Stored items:
━━━
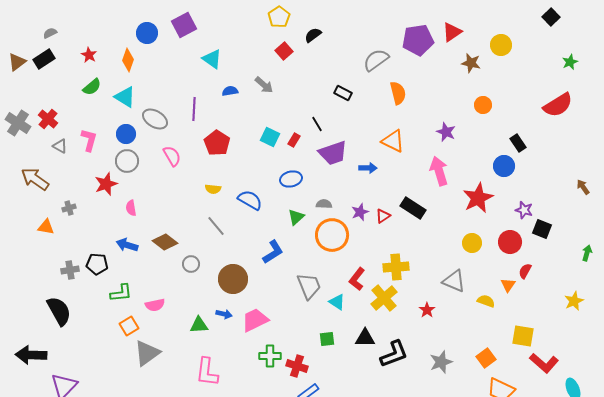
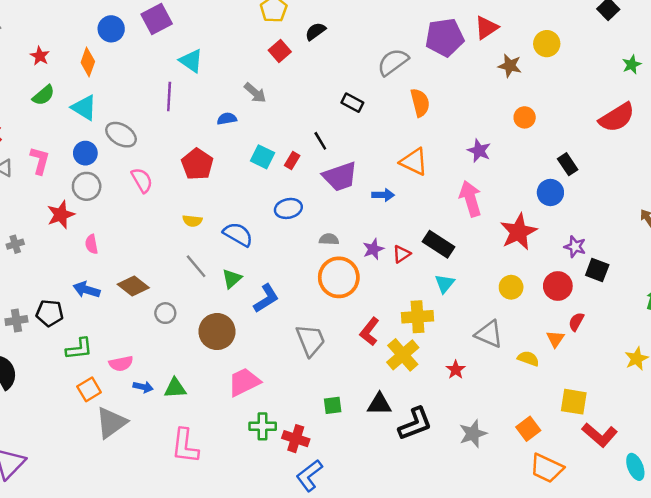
blue semicircle: (230, 91) -> (227, 119), moved
purple line: (194, 109) -> (169, 97), moved
green triangle: (296, 217) -> (232, 279), moved
cyan triangle: (337, 302) -> (445, 284), moved, turned 36
blue arrow: (224, 314) -> (143, 387), moved

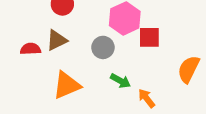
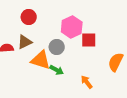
green arrow: (120, 81) -> (57, 70), moved
orange triangle: (67, 85) -> (41, 60), moved, turned 40

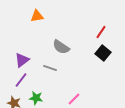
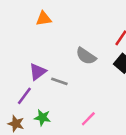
gray semicircle: (61, 47) -> (86, 56), moved
purple triangle: (22, 60) -> (38, 72), moved

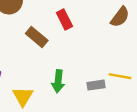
━━━
# What is being asked
All entries above should be printed exactly, though without their pictures.

# Solution to the problem
blue semicircle: (230, 91) -> (227, 119), moved
purple line: (194, 109) -> (169, 97), moved
green triangle: (296, 217) -> (232, 279), moved
cyan triangle: (337, 302) -> (445, 284), moved, turned 36
blue arrow: (224, 314) -> (143, 387), moved

green arrow: (120, 81) -> (57, 70), moved
orange triangle: (67, 85) -> (41, 60), moved, turned 40

gray semicircle: (61, 47) -> (86, 56), moved
purple triangle: (22, 60) -> (38, 72), moved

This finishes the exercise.